Extracted records:
........
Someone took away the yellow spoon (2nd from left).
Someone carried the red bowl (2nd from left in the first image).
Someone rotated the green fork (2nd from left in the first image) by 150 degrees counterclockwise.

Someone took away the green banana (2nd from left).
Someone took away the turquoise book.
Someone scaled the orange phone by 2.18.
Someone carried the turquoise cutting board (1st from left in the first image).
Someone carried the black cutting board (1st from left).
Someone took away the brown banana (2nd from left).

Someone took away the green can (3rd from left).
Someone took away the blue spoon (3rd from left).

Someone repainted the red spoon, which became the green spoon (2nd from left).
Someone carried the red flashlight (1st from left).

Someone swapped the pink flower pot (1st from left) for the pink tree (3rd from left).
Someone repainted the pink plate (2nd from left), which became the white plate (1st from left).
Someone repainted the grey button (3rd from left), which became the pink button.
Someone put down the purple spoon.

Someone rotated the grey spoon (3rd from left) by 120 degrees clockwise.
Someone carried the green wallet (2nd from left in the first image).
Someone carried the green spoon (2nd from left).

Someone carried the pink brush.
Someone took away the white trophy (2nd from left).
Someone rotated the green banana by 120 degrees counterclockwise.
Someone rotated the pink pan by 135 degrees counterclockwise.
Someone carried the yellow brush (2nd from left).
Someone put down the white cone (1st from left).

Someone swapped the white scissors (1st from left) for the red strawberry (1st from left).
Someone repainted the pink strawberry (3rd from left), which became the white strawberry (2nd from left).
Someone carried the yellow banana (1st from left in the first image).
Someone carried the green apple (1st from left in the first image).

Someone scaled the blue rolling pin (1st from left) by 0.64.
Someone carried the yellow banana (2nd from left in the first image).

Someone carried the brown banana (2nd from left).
........
■ **YOUR OBJECTIVE**
Return every record above exactly as written.

■ **REPLY TO THE EXERCISE**
Someone took away the yellow spoon (2nd from left).
Someone carried the red bowl (2nd from left in the first image).
Someone rotated the green fork (2nd from left in the first image) by 150 degrees counterclockwise.

Someone took away the green banana (2nd from left).
Someone took away the turquoise book.
Someone scaled the orange phone by 2.18.
Someone carried the turquoise cutting board (1st from left in the first image).
Someone carried the black cutting board (1st from left).
Someone took away the brown banana (2nd from left).

Someone took away the green can (3rd from left).
Someone took away the blue spoon (3rd from left).

Someone repainted the red spoon, which became the green spoon (2nd from left).
Someone carried the red flashlight (1st from left).

Someone swapped the pink flower pot (1st from left) for the pink tree (3rd from left).
Someone repainted the pink plate (2nd from left), which became the white plate (1st from left).
Someone repainted the grey button (3rd from left), which became the pink button.
Someone put down the purple spoon.

Someone rotated the grey spoon (3rd from left) by 120 degrees clockwise.
Someone carried the green wallet (2nd from left in the first image).
Someone carried the green spoon (2nd from left).

Someone carried the pink brush.
Someone took away the white trophy (2nd from left).
Someone rotated the green banana by 120 degrees counterclockwise.
Someone rotated the pink pan by 135 degrees counterclockwise.
Someone carried the yellow brush (2nd from left).
Someone put down the white cone (1st from left).

Someone swapped the white scissors (1st from left) for the red strawberry (1st from left).
Someone repainted the pink strawberry (3rd from left), which became the white strawberry (2nd from left).
Someone carried the yellow banana (1st from left in the first image).
Someone carried the green apple (1st from left in the first image).

Someone scaled the blue rolling pin (1st from left) by 0.64.
Someone carried the yellow banana (2nd from left in the first image).

Someone carried the brown banana (2nd from left).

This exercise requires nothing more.